[Source data]
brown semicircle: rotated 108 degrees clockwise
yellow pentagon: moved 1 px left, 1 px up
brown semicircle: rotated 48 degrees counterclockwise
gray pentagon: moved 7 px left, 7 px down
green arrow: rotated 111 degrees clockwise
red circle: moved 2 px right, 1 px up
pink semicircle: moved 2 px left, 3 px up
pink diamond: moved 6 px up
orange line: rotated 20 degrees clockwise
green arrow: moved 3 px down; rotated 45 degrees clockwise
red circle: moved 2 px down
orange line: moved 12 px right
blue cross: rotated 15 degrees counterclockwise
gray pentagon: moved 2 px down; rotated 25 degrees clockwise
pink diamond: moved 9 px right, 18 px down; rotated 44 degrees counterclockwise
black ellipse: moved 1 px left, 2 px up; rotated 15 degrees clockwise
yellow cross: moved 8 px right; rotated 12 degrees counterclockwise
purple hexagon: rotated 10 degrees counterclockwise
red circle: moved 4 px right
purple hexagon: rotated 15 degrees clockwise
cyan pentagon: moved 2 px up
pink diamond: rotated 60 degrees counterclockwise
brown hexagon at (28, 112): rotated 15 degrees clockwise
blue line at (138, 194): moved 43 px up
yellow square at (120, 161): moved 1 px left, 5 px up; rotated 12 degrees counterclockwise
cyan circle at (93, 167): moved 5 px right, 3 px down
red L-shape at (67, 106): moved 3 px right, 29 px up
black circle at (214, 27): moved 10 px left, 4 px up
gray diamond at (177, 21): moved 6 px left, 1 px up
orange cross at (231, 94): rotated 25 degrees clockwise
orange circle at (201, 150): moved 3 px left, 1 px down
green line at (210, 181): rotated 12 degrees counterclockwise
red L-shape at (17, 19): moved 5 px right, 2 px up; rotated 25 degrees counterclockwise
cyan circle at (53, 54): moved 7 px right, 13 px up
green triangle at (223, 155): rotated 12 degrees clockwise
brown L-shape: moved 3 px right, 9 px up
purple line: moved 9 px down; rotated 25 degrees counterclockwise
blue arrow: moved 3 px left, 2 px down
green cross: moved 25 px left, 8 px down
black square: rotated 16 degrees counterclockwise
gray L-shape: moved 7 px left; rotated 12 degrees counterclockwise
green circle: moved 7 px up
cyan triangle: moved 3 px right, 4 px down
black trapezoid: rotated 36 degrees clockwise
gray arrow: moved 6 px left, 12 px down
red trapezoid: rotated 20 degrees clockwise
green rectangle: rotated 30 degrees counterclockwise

[Prompt] Could you reproduce the material word for word, starting with its first line and going on through the line that contains "red L-shape at (67, 106): moved"?

[The completed task]
brown semicircle: rotated 108 degrees clockwise
yellow pentagon: moved 1 px left, 1 px up
brown semicircle: rotated 48 degrees counterclockwise
gray pentagon: moved 7 px left, 7 px down
green arrow: rotated 111 degrees clockwise
red circle: moved 2 px right, 1 px up
pink semicircle: moved 2 px left, 3 px up
pink diamond: moved 6 px up
orange line: rotated 20 degrees clockwise
green arrow: moved 3 px down; rotated 45 degrees clockwise
red circle: moved 2 px down
orange line: moved 12 px right
blue cross: rotated 15 degrees counterclockwise
gray pentagon: moved 2 px down; rotated 25 degrees clockwise
pink diamond: moved 9 px right, 18 px down; rotated 44 degrees counterclockwise
black ellipse: moved 1 px left, 2 px up; rotated 15 degrees clockwise
yellow cross: moved 8 px right; rotated 12 degrees counterclockwise
purple hexagon: rotated 10 degrees counterclockwise
red circle: moved 4 px right
purple hexagon: rotated 15 degrees clockwise
cyan pentagon: moved 2 px up
pink diamond: rotated 60 degrees counterclockwise
brown hexagon at (28, 112): rotated 15 degrees clockwise
blue line at (138, 194): moved 43 px up
yellow square at (120, 161): moved 1 px left, 5 px up; rotated 12 degrees counterclockwise
cyan circle at (93, 167): moved 5 px right, 3 px down
red L-shape at (67, 106): moved 3 px right, 29 px up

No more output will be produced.